* [Assignment]: Take every line from the entries below that includes the word "plus" and copy it.

Supplied records START

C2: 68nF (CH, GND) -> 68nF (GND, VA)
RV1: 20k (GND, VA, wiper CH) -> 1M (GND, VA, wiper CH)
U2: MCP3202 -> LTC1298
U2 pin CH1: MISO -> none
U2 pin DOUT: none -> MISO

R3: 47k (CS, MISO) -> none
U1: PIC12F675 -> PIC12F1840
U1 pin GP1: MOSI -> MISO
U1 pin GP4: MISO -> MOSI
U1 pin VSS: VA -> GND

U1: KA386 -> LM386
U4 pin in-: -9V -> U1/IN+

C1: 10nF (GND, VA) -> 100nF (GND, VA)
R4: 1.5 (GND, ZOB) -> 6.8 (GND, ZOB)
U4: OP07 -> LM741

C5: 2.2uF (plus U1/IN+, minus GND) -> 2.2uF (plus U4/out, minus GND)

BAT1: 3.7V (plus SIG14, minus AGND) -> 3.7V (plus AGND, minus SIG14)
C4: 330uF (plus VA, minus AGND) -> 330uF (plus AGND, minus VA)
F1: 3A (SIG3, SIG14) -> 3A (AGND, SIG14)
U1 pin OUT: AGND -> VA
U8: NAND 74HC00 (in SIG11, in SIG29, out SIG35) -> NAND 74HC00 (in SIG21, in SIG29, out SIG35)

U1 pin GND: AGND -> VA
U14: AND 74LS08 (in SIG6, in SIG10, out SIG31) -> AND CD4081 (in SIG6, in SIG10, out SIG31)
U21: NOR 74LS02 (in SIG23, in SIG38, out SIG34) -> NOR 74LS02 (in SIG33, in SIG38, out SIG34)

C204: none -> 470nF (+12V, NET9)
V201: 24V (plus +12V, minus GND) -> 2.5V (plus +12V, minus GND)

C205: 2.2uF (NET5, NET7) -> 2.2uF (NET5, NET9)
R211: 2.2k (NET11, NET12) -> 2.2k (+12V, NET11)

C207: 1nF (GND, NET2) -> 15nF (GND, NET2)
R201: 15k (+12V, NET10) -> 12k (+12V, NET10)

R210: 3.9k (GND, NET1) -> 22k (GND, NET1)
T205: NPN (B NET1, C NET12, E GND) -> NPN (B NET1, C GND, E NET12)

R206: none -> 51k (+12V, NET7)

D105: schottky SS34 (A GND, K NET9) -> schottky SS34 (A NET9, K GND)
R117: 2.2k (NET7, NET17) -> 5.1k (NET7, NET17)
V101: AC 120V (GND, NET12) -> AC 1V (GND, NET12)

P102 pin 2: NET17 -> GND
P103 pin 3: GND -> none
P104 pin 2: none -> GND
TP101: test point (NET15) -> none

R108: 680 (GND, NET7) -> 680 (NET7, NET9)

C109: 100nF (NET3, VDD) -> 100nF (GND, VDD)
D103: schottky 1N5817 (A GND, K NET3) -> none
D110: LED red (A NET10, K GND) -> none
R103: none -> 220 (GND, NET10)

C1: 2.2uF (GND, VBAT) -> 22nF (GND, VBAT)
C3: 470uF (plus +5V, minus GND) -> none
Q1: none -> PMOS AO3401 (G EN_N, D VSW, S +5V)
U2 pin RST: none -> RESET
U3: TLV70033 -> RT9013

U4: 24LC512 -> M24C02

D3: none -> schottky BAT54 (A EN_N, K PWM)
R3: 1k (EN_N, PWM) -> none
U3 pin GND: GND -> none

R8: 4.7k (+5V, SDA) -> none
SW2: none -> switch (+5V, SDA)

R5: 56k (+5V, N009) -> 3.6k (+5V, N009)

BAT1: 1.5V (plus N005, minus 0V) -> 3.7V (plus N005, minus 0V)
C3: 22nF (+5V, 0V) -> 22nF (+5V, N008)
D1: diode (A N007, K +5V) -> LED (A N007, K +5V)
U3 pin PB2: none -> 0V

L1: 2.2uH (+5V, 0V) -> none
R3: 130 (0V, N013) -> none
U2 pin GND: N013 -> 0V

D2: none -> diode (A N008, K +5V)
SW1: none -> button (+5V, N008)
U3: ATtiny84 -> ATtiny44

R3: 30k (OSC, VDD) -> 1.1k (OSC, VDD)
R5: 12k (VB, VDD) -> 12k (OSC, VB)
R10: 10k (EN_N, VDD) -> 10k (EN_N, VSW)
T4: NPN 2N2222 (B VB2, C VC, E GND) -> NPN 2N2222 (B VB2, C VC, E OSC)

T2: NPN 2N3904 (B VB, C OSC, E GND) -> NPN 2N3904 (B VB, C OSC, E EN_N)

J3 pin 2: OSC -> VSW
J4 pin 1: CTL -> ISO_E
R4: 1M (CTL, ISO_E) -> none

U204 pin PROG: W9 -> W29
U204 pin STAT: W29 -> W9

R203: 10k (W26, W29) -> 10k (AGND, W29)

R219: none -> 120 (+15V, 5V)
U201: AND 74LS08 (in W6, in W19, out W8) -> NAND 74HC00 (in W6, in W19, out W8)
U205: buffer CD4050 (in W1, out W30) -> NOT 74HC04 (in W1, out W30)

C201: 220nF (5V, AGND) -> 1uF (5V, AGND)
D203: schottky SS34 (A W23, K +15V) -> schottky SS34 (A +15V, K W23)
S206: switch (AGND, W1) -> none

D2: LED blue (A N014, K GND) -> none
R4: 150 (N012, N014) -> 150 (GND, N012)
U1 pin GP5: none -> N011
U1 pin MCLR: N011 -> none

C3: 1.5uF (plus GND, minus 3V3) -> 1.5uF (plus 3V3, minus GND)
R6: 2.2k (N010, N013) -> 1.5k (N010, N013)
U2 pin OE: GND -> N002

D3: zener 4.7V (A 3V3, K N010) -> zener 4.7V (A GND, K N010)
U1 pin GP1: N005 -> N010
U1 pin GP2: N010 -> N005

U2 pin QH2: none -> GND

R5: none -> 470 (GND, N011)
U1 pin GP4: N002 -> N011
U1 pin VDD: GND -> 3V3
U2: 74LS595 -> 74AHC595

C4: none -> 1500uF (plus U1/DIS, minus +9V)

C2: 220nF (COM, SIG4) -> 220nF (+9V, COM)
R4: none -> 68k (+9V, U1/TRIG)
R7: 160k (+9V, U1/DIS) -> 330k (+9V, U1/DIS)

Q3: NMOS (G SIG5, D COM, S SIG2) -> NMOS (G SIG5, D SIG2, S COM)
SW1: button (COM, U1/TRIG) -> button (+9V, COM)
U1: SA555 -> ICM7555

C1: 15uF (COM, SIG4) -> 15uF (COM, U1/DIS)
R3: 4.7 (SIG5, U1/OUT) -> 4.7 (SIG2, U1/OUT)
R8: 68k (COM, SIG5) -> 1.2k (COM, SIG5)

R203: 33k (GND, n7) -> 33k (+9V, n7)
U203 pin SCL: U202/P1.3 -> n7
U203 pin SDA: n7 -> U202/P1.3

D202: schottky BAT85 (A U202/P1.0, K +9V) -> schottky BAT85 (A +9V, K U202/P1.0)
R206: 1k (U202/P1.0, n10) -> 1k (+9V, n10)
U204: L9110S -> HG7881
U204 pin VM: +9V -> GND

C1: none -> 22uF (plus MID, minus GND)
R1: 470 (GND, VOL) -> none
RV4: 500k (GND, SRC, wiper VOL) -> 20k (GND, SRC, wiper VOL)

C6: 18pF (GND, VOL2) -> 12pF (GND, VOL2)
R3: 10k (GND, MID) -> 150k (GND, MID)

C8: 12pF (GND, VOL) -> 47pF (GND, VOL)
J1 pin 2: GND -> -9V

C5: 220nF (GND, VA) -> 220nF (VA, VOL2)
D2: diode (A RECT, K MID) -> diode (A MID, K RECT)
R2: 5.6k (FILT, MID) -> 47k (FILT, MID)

Supplied records END

* [Result]:
C5: 2.2uF (plus U1/IN+, minus GND) -> 2.2uF (plus U4/out, minus GND)
BAT1: 3.7V (plus SIG14, minus AGND) -> 3.7V (plus AGND, minus SIG14)
C4: 330uF (plus VA, minus AGND) -> 330uF (plus AGND, minus VA)
V201: 24V (plus +12V, minus GND) -> 2.5V (plus +12V, minus GND)
C3: 470uF (plus +5V, minus GND) -> none
BAT1: 1.5V (plus N005, minus 0V) -> 3.7V (plus N005, minus 0V)
C3: 1.5uF (plus GND, minus 3V3) -> 1.5uF (plus 3V3, minus GND)
C4: none -> 1500uF (plus U1/DIS, minus +9V)
C1: none -> 22uF (plus MID, minus GND)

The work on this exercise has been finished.